Your goal ▸
While reading through the material below, copy each line that holds the word "blue".

Extracted material ▸

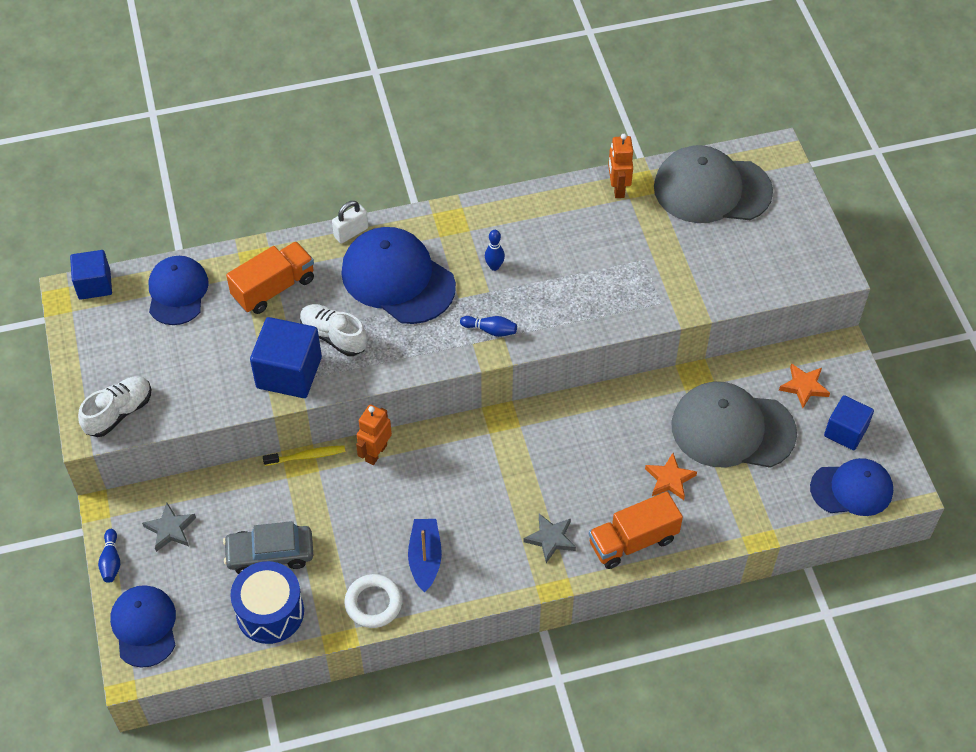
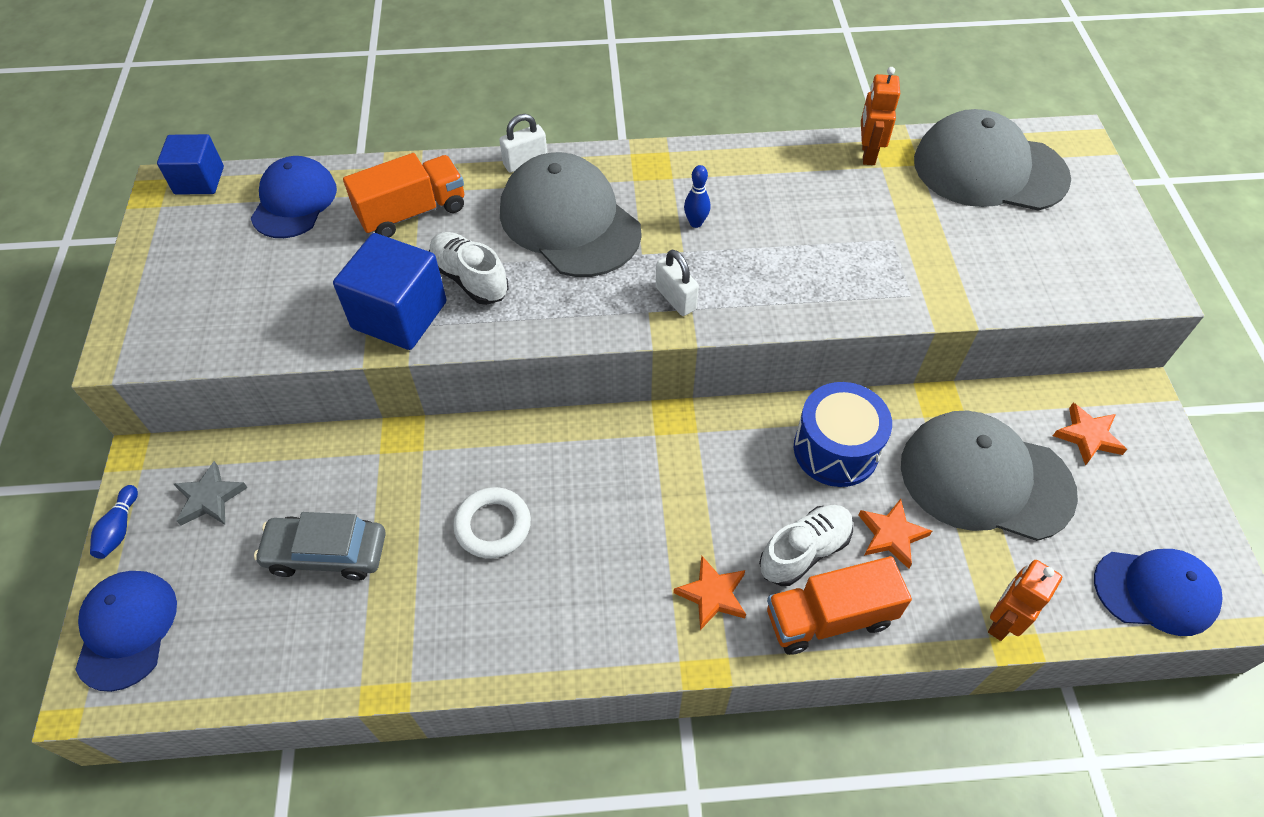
camera: 10 degrees right, 0 degrees up
white shoe [78,376,151,437] -> white shoe moved to [759,505,853,586]
blue drum [230,561,304,644] -> blue drum moved to [794,382,892,487]
yellow toothbrush [263,446,345,466] -> none
blue cap [341,227,456,324] -> grey cap [500,152,642,277]
white ring [344,574,402,628] -> white ring moved to [453,487,531,558]
orange robot [356,404,392,465] -> orange robot moved to [988,560,1062,641]
blue boat [408,519,442,592] -> none
blue bowling pin [460,316,517,337] -> white padlock [656,250,699,316]
grey star [523,514,576,563] -> orange star [673,556,746,630]
blue cube [824,395,874,450] -> none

Task output ▸
blue drum [230,561,304,644] -> blue drum moved to [794,382,892,487]
blue cap [341,227,456,324] -> grey cap [500,152,642,277]
blue boat [408,519,442,592] -> none
blue bowling pin [460,316,517,337] -> white padlock [656,250,699,316]
blue cube [824,395,874,450] -> none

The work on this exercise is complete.